____ Extracted entries

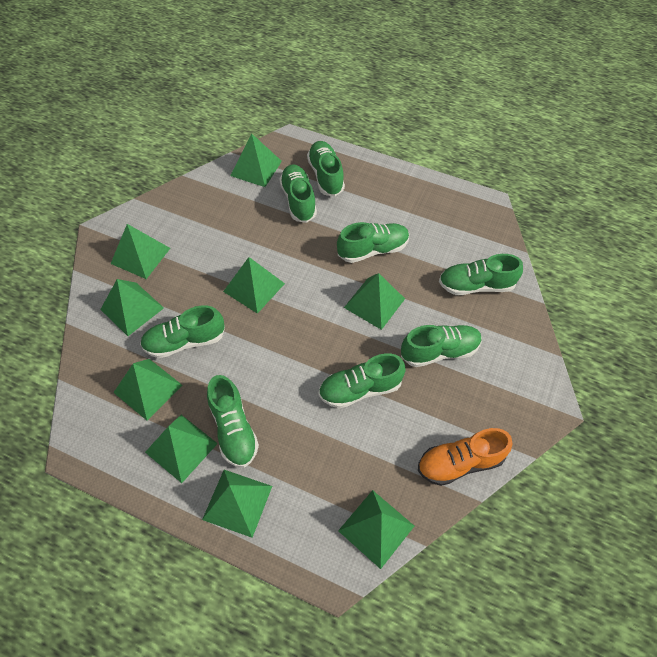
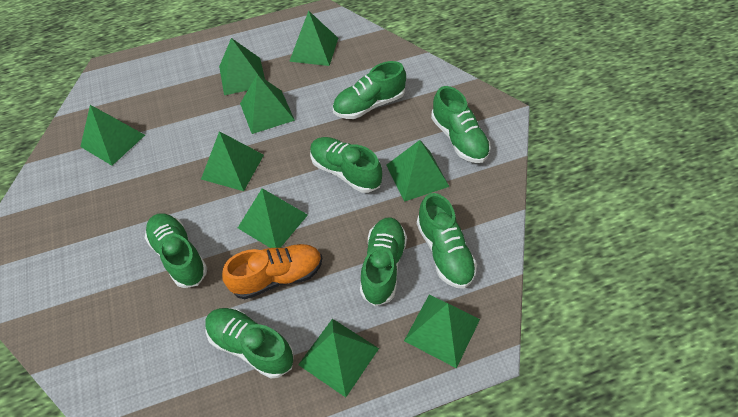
green shoe: 8 -> 7

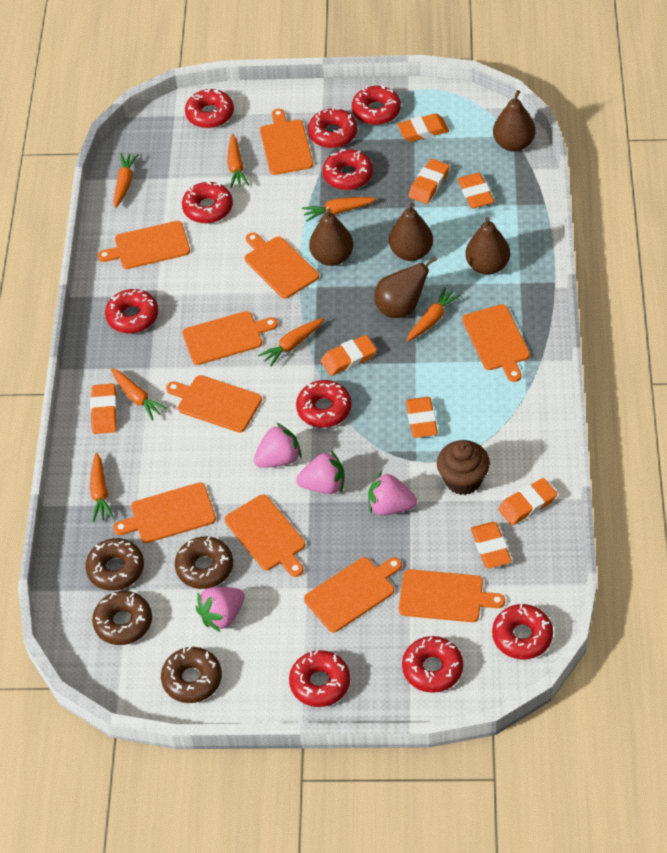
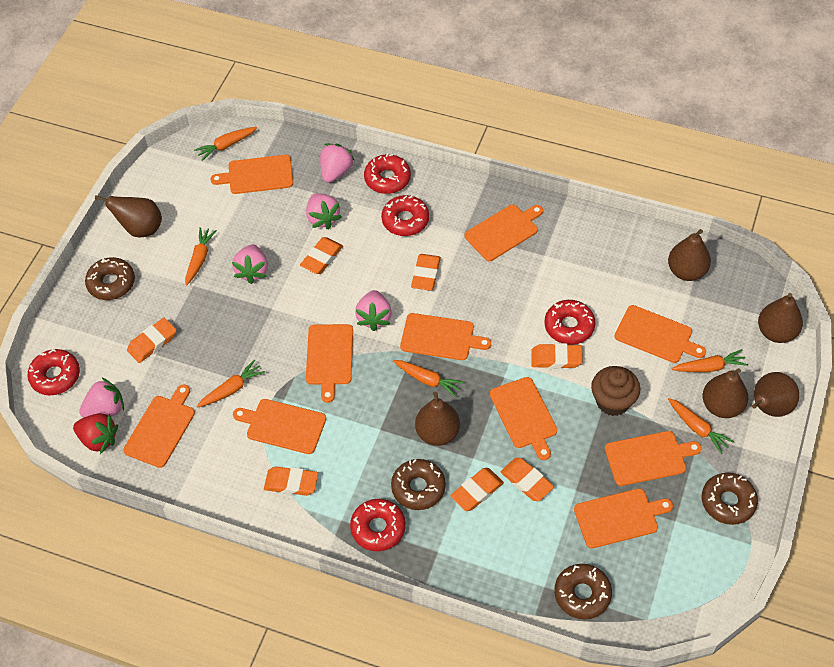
brown pear: 5 -> 6
orange carrot: 7 -> 6
orange eraser: 8 -> 7
pink strawberry: 4 -> 5
red donut: 10 -> 5
red strawberry: 0 -> 1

________

## Assigned task
Please return all lines in the material above that include the word "strawberry".

## Written response
pink strawberry: 4 -> 5
red strawberry: 0 -> 1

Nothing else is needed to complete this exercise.